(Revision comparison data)
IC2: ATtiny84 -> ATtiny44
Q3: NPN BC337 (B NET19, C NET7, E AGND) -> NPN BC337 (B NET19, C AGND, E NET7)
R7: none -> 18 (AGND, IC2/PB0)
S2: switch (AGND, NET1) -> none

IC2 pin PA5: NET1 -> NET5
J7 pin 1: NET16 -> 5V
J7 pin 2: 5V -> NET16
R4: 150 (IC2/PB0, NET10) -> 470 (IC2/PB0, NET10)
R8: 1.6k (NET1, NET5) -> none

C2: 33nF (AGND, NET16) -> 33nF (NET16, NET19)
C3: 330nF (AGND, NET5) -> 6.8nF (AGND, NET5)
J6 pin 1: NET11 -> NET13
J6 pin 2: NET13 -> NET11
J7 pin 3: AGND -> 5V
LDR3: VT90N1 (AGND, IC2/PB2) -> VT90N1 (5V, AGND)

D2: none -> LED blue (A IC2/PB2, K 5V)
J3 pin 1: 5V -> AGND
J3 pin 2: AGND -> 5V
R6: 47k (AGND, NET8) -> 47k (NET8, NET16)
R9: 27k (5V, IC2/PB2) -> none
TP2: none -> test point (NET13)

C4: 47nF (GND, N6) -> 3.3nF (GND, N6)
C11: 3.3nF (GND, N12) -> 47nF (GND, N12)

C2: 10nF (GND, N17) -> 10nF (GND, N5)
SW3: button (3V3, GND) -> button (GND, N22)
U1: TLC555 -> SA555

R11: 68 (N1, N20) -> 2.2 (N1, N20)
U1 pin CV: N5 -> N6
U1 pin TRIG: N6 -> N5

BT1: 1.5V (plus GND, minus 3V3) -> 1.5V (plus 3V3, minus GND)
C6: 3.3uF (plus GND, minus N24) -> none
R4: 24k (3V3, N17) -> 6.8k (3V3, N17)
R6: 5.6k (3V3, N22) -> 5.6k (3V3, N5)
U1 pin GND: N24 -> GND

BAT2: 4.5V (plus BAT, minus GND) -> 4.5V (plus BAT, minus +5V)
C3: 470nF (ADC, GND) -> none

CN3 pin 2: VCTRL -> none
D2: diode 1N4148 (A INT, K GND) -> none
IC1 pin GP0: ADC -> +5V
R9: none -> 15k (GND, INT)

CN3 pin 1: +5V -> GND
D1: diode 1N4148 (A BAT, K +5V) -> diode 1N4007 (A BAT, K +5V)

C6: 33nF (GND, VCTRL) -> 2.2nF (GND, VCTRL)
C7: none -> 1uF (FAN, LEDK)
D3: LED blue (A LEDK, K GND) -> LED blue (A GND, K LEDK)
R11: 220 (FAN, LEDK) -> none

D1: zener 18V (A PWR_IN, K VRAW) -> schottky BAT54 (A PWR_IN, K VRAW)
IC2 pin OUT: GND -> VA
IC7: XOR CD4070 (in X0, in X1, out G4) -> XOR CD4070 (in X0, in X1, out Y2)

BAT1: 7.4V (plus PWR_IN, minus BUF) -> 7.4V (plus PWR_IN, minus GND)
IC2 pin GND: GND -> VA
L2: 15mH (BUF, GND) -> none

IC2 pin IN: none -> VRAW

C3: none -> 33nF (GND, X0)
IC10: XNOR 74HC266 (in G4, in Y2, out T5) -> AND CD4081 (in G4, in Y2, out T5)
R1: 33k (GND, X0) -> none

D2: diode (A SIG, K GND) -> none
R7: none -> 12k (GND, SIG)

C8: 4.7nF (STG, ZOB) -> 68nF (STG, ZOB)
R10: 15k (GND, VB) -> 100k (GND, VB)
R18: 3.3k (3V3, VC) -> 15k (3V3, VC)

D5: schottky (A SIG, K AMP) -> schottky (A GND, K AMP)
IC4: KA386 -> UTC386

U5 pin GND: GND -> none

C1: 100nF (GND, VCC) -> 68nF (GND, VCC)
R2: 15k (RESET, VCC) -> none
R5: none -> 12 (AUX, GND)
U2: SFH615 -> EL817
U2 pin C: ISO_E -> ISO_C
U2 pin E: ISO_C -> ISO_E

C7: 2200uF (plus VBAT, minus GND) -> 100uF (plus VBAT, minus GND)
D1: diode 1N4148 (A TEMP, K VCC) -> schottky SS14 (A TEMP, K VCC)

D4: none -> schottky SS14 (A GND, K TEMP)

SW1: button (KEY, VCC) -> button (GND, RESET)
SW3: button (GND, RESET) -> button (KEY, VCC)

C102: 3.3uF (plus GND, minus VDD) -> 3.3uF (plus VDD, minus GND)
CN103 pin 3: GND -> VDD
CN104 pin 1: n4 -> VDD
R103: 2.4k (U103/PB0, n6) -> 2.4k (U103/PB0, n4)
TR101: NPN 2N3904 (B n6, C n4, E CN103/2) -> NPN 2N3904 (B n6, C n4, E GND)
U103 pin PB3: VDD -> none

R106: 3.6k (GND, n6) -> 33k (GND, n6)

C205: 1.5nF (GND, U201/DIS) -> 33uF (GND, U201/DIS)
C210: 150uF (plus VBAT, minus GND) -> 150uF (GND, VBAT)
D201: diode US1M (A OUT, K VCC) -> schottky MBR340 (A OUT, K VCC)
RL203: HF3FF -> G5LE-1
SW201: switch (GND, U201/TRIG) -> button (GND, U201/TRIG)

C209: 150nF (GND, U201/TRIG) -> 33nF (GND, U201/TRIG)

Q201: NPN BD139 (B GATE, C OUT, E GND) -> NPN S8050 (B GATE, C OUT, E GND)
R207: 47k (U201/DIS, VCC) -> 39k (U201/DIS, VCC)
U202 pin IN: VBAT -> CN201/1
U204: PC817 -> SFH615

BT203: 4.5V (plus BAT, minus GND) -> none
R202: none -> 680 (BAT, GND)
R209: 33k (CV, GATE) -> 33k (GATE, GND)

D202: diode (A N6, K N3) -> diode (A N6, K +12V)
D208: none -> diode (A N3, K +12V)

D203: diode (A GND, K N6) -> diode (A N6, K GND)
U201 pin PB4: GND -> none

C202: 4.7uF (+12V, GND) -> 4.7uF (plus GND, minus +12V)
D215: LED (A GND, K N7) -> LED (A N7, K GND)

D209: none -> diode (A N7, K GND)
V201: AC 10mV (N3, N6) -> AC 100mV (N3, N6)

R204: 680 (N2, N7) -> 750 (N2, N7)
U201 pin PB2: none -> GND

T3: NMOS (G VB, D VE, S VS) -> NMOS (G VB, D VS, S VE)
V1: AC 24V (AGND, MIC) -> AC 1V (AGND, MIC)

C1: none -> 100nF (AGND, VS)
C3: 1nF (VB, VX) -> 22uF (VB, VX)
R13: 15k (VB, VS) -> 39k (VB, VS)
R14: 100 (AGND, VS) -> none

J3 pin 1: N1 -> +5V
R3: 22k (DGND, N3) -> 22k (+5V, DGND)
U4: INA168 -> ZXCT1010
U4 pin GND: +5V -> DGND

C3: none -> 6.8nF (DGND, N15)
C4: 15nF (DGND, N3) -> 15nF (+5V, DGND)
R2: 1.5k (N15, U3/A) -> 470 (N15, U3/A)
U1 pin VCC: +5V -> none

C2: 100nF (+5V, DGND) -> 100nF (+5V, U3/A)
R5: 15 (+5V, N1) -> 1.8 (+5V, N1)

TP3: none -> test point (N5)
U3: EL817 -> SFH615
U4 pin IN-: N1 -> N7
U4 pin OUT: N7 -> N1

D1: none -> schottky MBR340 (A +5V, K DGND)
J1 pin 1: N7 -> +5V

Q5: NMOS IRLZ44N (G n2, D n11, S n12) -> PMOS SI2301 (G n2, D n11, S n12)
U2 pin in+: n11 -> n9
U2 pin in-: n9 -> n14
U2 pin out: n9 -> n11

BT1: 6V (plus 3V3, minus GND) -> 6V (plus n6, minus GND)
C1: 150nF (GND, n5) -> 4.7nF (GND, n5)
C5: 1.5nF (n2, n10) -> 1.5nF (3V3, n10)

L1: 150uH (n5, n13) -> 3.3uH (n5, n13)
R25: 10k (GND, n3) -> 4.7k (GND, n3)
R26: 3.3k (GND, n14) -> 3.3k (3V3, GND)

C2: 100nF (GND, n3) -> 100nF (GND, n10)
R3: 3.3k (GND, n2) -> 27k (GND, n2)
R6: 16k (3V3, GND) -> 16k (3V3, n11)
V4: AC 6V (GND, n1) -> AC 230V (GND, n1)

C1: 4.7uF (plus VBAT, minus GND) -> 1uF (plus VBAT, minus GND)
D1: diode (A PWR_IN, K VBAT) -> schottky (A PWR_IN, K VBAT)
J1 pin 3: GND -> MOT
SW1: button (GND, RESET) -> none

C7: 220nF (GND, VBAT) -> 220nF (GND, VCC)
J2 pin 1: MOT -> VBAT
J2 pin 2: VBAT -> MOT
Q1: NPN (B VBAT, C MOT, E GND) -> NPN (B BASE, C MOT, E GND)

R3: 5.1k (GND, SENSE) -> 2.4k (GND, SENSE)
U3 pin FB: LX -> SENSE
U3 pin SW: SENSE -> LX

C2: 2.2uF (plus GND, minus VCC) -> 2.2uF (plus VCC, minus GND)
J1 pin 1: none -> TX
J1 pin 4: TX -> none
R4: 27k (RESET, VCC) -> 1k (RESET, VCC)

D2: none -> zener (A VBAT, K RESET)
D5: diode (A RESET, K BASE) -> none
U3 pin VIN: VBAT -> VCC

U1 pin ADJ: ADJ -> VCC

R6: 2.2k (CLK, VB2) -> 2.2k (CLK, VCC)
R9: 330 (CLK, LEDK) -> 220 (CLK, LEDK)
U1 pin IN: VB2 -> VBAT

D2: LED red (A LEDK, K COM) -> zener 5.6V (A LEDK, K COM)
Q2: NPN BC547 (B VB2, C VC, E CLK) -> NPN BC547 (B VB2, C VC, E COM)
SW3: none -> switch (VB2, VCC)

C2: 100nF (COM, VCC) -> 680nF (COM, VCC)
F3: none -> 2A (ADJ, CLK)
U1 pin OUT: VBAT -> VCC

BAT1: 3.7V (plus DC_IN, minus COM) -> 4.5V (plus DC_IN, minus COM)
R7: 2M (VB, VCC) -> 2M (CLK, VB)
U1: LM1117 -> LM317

# [Task brief]
Using the data above, reproduce exactly the lines from the line that contains "J2 pin 2: VBAT -> MOT" through the line that contains "D2: none -> zener (A VBAT, K RESET)", including both.

# [Your solution]
J2 pin 2: VBAT -> MOT
Q1: NPN (B VBAT, C MOT, E GND) -> NPN (B BASE, C MOT, E GND)

R3: 5.1k (GND, SENSE) -> 2.4k (GND, SENSE)
U3 pin FB: LX -> SENSE
U3 pin SW: SENSE -> LX

C2: 2.2uF (plus GND, minus VCC) -> 2.2uF (plus VCC, minus GND)
J1 pin 1: none -> TX
J1 pin 4: TX -> none
R4: 27k (RESET, VCC) -> 1k (RESET, VCC)

D2: none -> zener (A VBAT, K RESET)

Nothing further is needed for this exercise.